━━ Listed records ━━

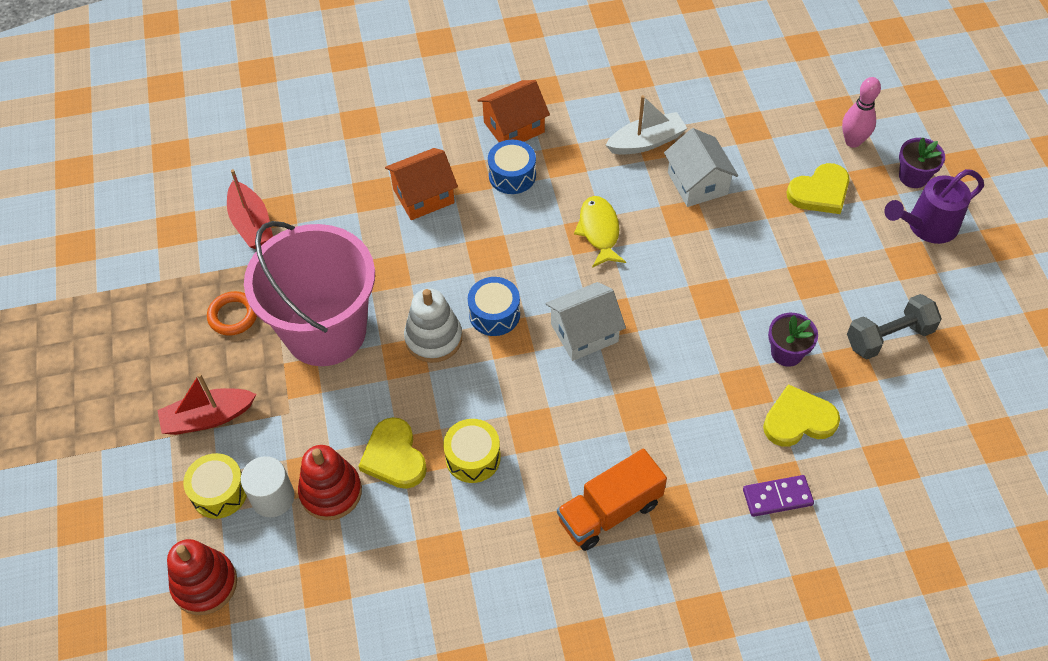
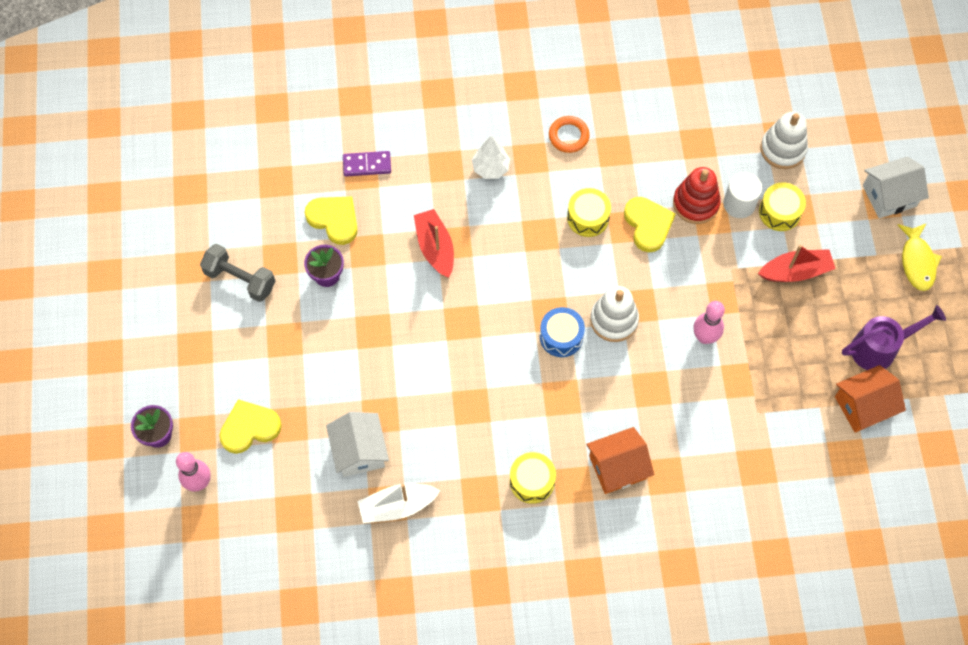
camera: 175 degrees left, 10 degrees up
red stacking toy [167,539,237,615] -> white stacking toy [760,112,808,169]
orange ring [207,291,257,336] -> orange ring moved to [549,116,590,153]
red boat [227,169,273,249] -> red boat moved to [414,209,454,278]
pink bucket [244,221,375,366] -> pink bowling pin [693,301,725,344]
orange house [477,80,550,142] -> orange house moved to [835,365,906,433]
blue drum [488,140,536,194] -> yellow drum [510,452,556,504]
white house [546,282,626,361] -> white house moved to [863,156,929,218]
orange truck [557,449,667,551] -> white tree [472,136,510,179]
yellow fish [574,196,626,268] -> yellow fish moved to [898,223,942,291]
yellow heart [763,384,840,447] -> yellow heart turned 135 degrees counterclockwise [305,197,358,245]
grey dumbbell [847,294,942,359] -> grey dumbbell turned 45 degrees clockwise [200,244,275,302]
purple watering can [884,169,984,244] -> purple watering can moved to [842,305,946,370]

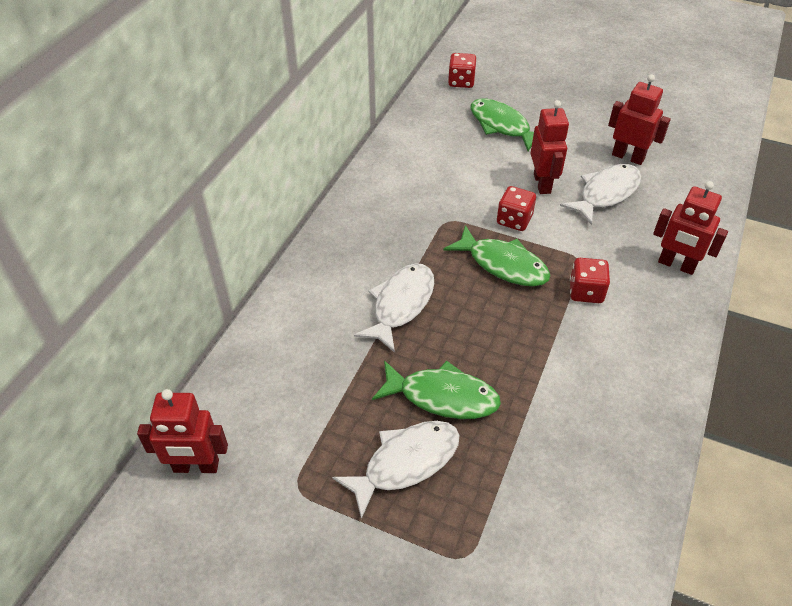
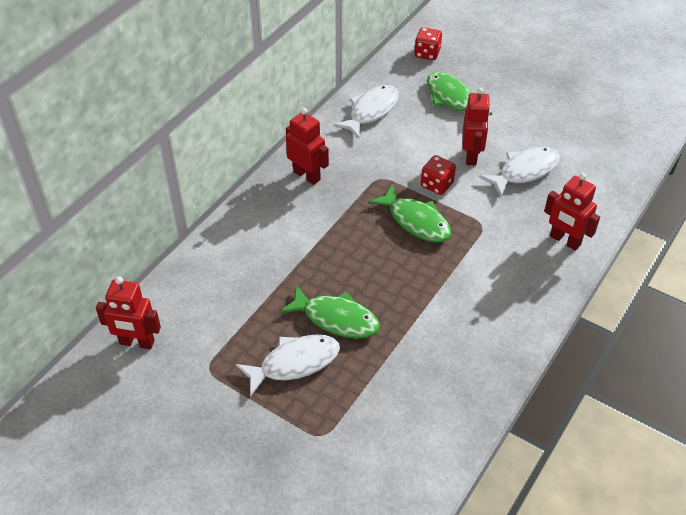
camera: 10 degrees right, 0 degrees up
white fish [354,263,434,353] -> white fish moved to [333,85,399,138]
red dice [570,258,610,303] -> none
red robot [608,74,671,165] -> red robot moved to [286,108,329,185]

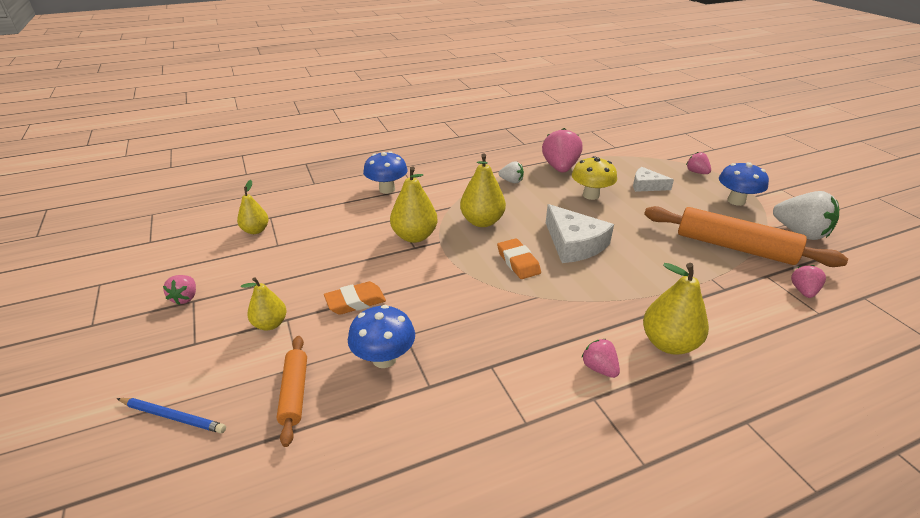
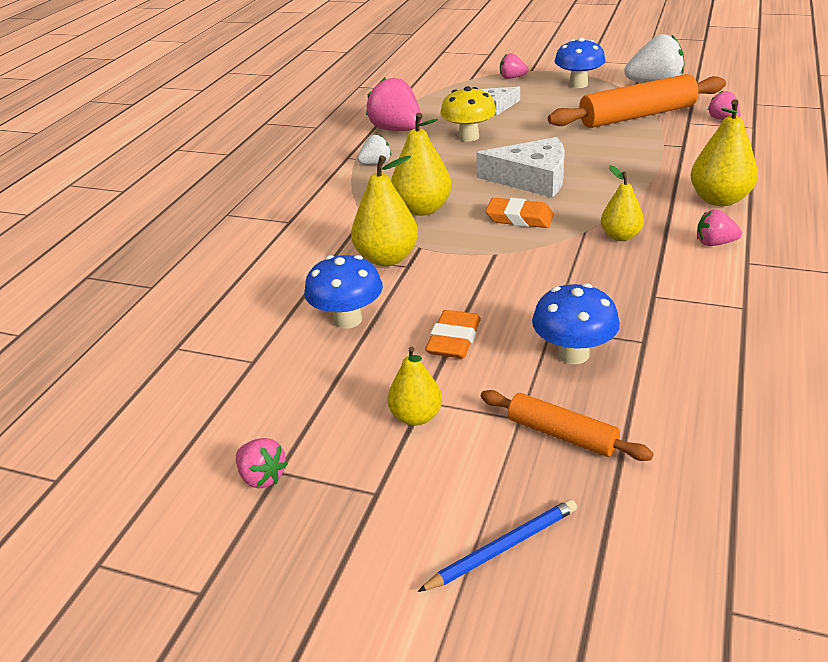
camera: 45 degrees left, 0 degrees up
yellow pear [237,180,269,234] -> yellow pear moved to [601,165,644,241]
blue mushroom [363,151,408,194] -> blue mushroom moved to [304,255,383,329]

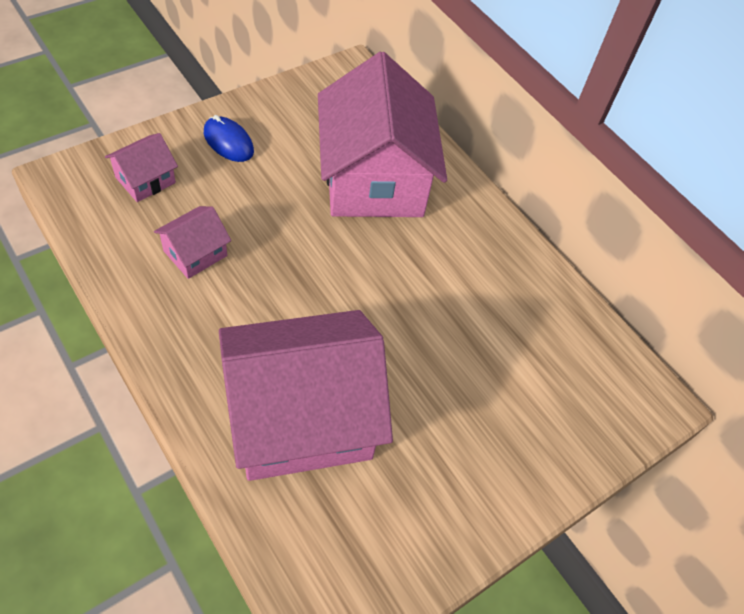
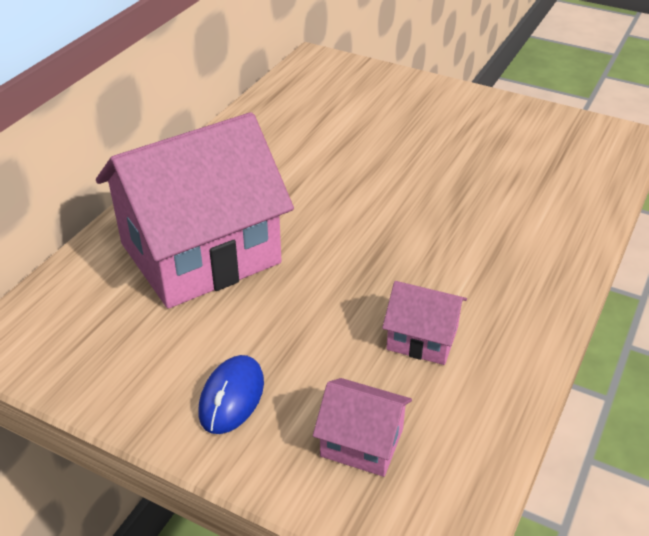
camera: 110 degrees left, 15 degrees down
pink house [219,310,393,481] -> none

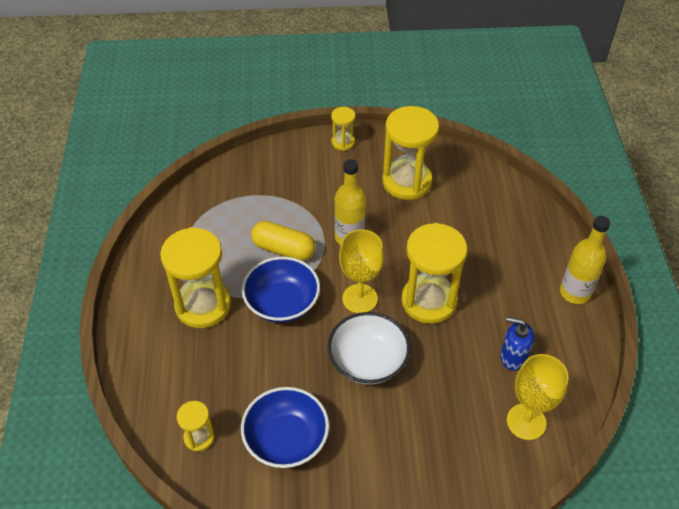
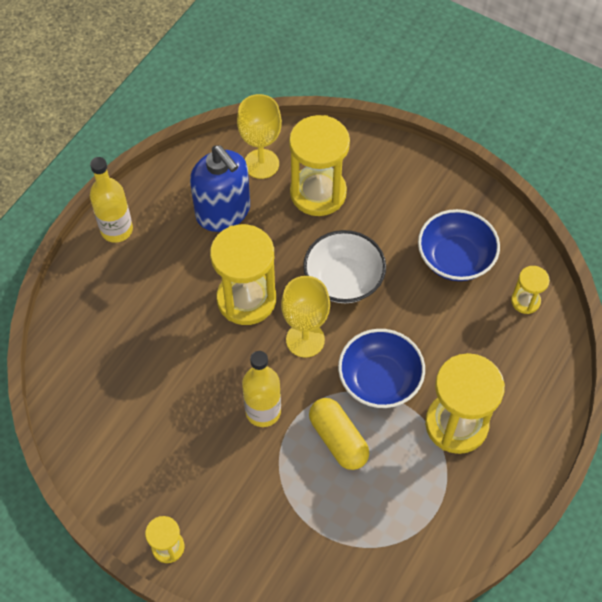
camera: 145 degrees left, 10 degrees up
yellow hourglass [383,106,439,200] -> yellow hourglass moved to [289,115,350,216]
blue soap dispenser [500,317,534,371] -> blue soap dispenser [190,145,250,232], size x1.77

━━━

• _Task details_:
Your task is to return each line of the data above that contains the string "fish".

• _Written solution_:
yellow fish [574,196,626,268] -> yellow fish moved to [898,223,942,291]
white fish [354,263,434,353] -> white fish moved to [333,85,399,138]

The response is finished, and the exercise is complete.